• ASSIGNMENT
Produce a verbatim copy of the records, and keep the images out of it.

• INPUT DATA

= = = =

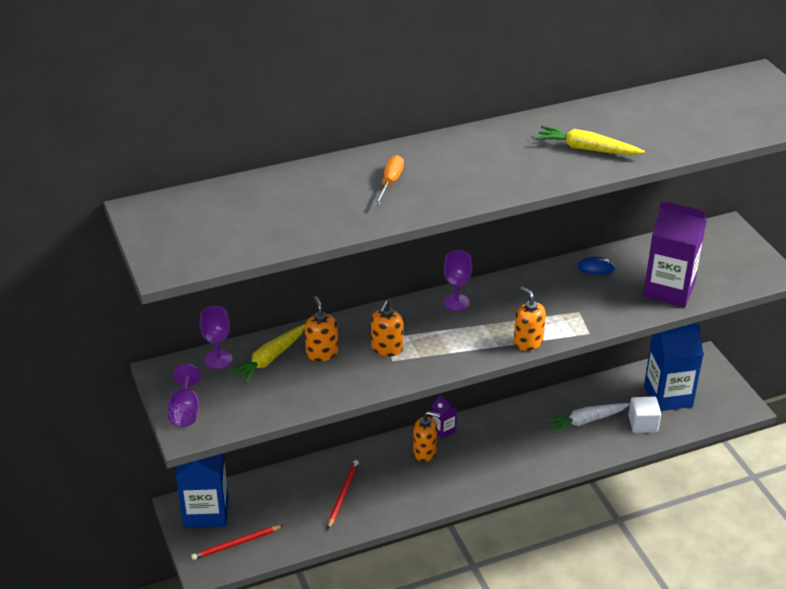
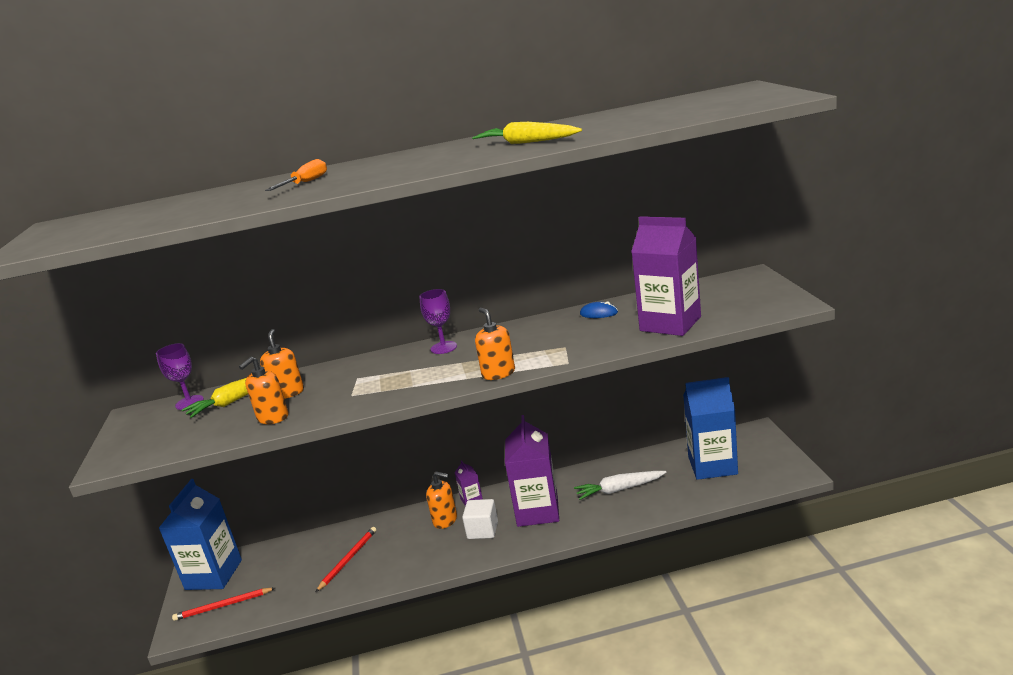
camera: 15 degrees right, 15 degrees down
(185, 411) = (123, 444): purple goblet -> none
(387, 348) = (352, 386): orange soap dispenser -> orange soap dispenser (273, 418)
(514, 443) = (537, 511): none -> purple carton
(643, 424) = (679, 491): white cube -> white cube (482, 530)

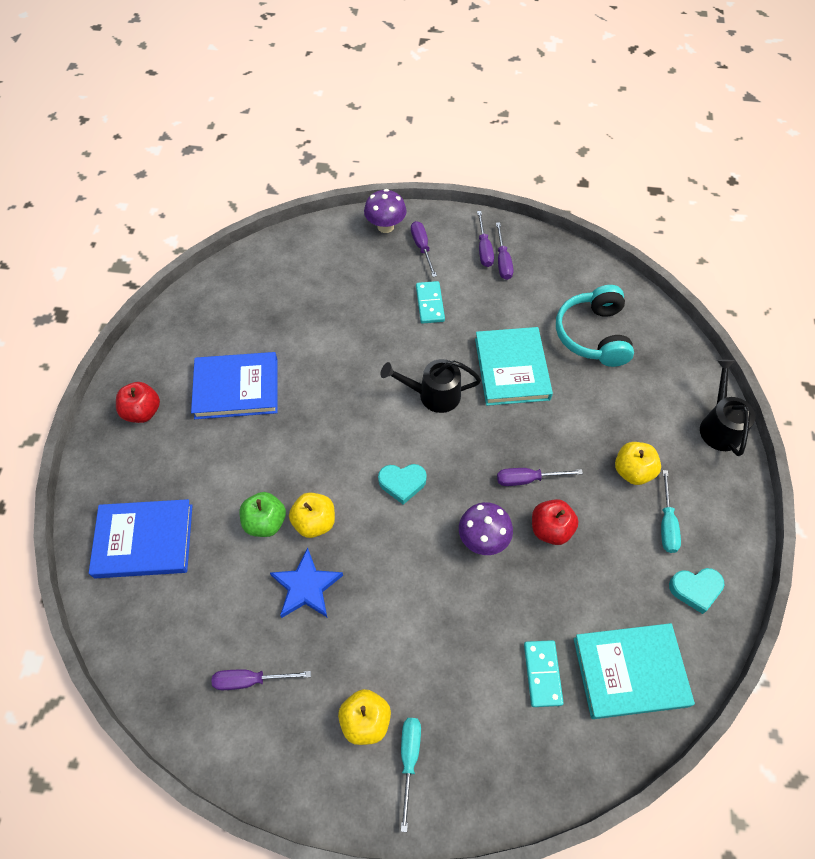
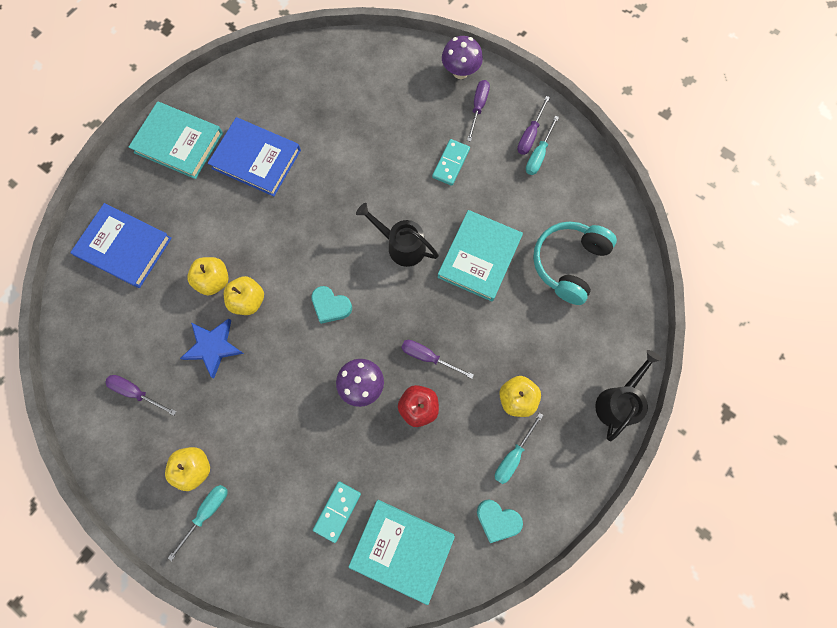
camera: 30 degrees right, 15 degrees up
(143, 412) = (179, 142): red apple -> turquoise book
(265, 522) = (214, 280): green apple -> yellow apple
(502, 261) = (538, 155): purple screwdriver -> turquoise screwdriver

= = = =

• ANSWER SPACE
camera: 15 degrees right, 15 degrees down
(185, 411) = (123, 444): purple goblet -> none
(387, 348) = (352, 386): orange soap dispenser -> orange soap dispenser (273, 418)
(514, 443) = (537, 511): none -> purple carton
(643, 424) = (679, 491): white cube -> white cube (482, 530)

camera: 30 degrees right, 15 degrees up
(143, 412) = (179, 142): red apple -> turquoise book
(265, 522) = (214, 280): green apple -> yellow apple
(502, 261) = (538, 155): purple screwdriver -> turquoise screwdriver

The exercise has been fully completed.